--- Work required ---
State only how many lines below include the string "none".

--- Given records ---
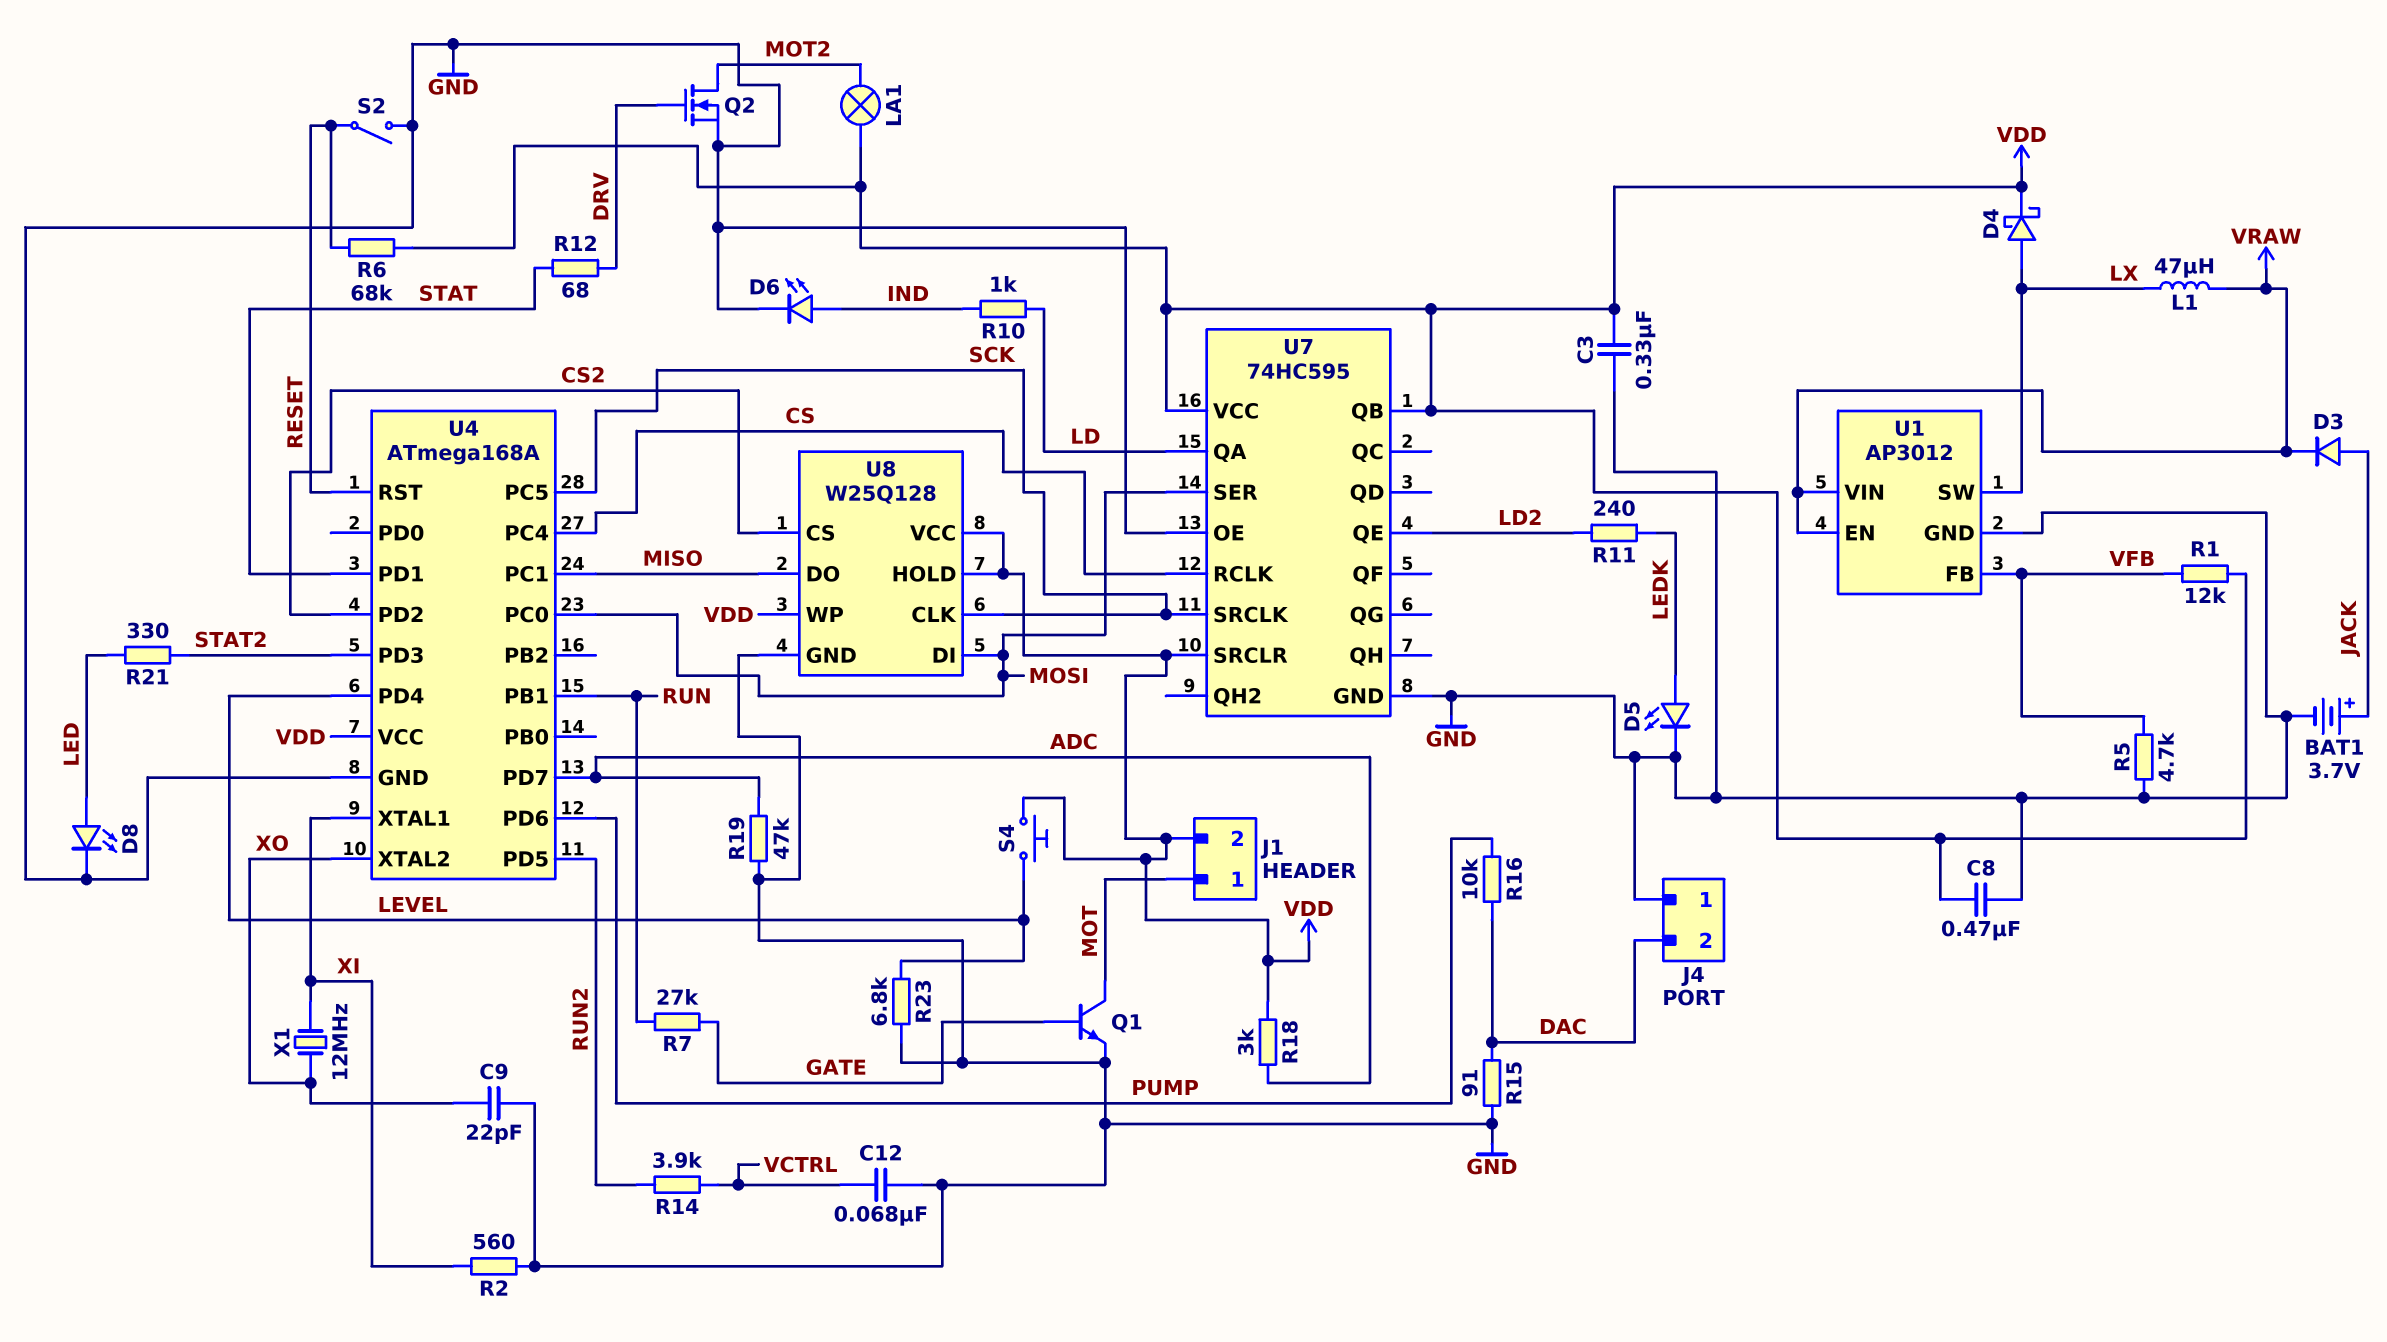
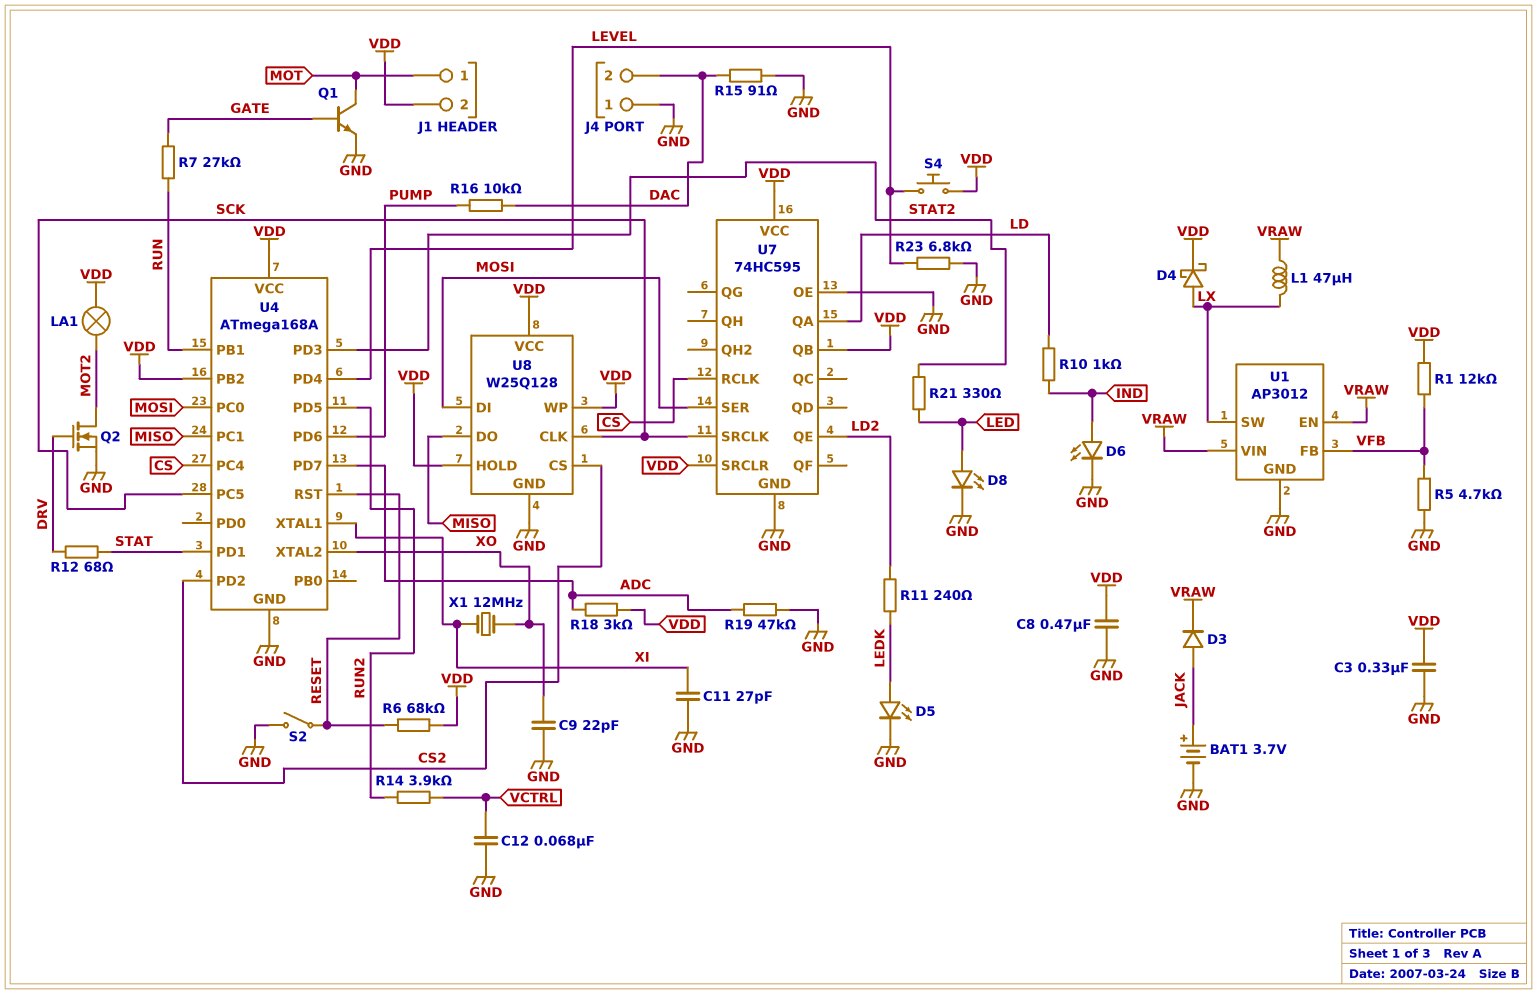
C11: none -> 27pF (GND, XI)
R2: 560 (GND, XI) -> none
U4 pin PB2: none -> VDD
==
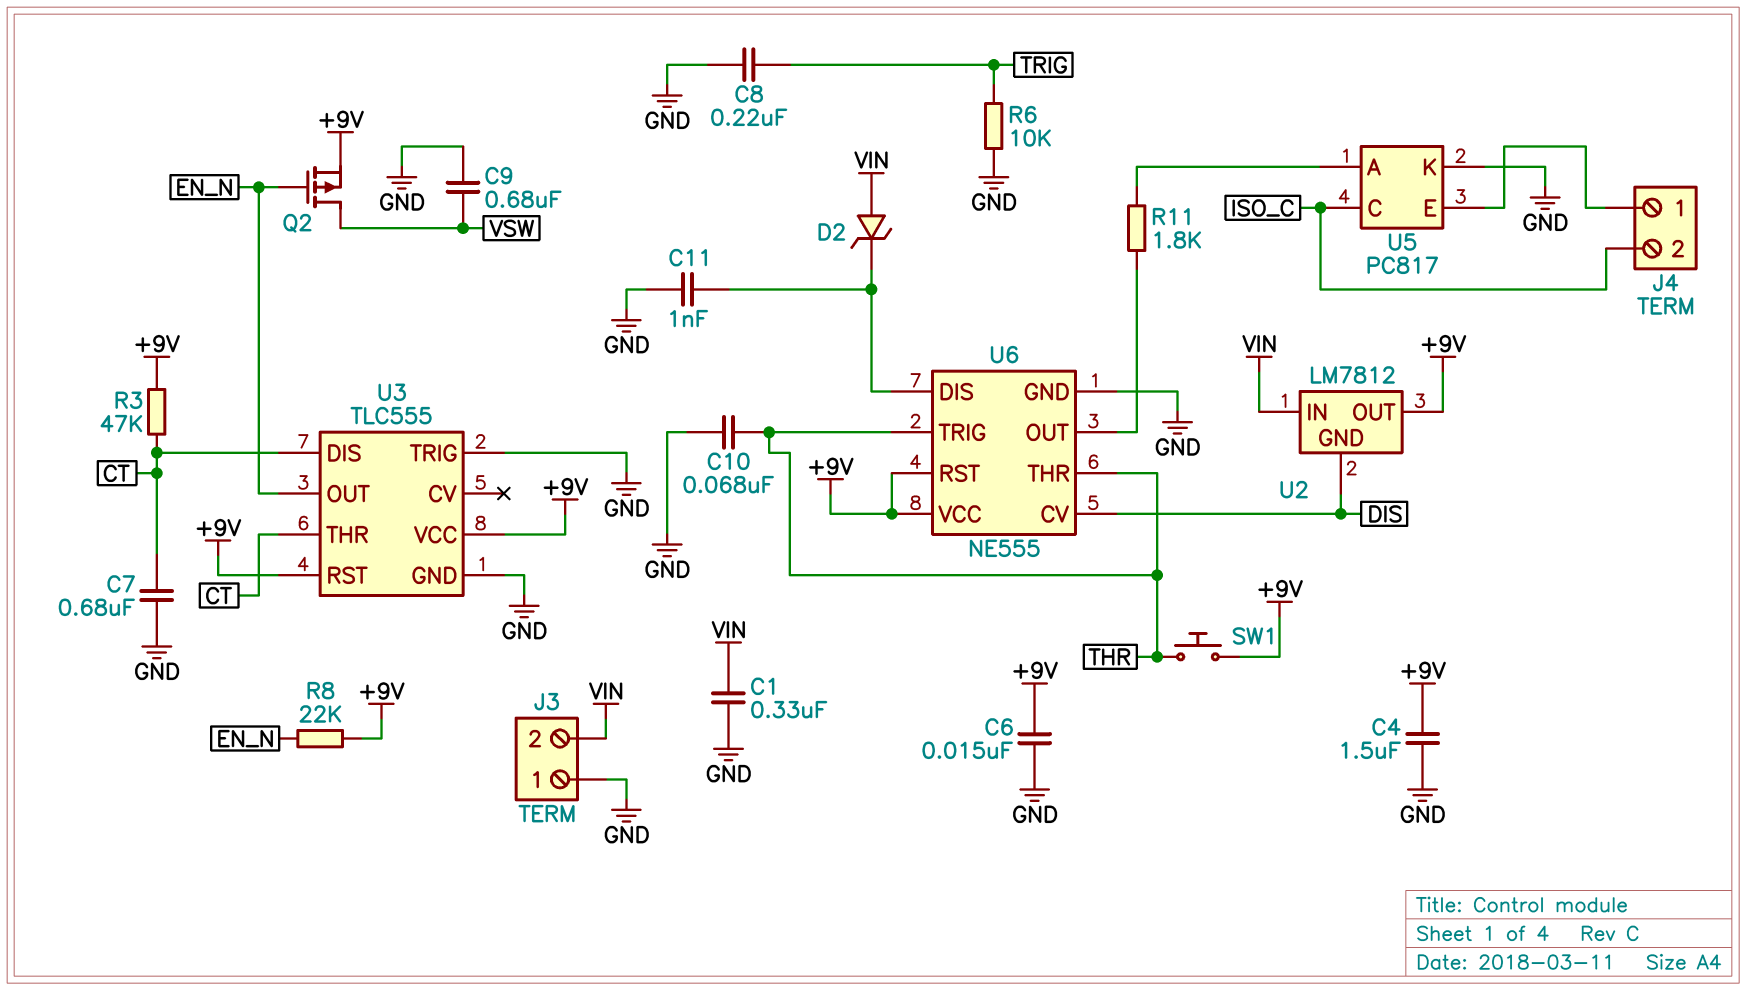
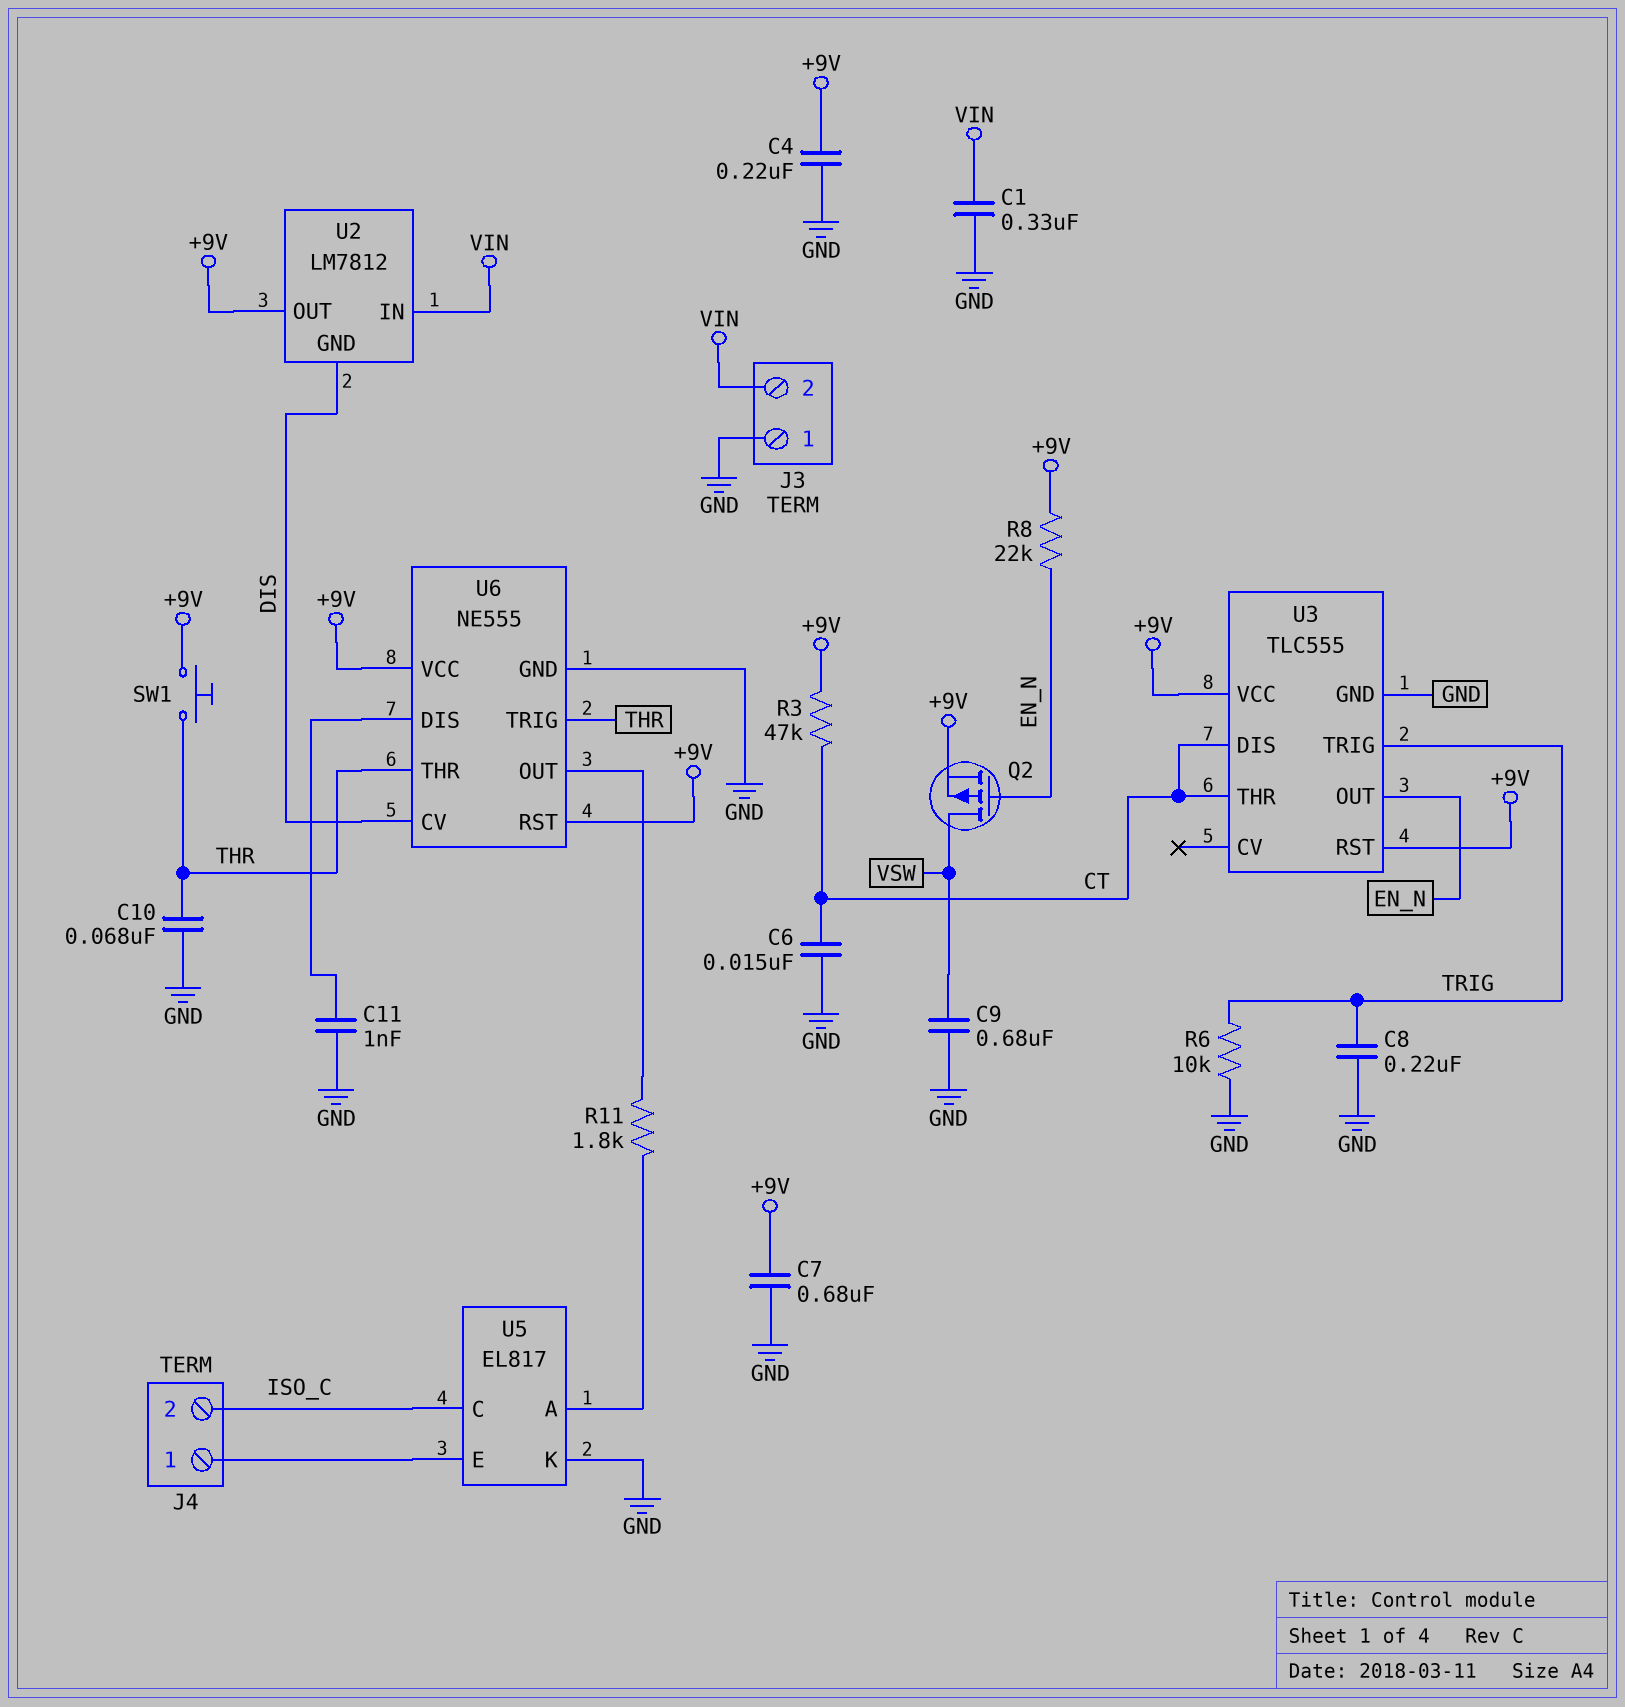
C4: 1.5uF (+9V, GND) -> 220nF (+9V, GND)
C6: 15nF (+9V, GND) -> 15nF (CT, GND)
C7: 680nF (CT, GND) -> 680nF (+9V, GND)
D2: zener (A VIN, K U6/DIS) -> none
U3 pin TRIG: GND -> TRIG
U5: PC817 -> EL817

--- Finished task ---
4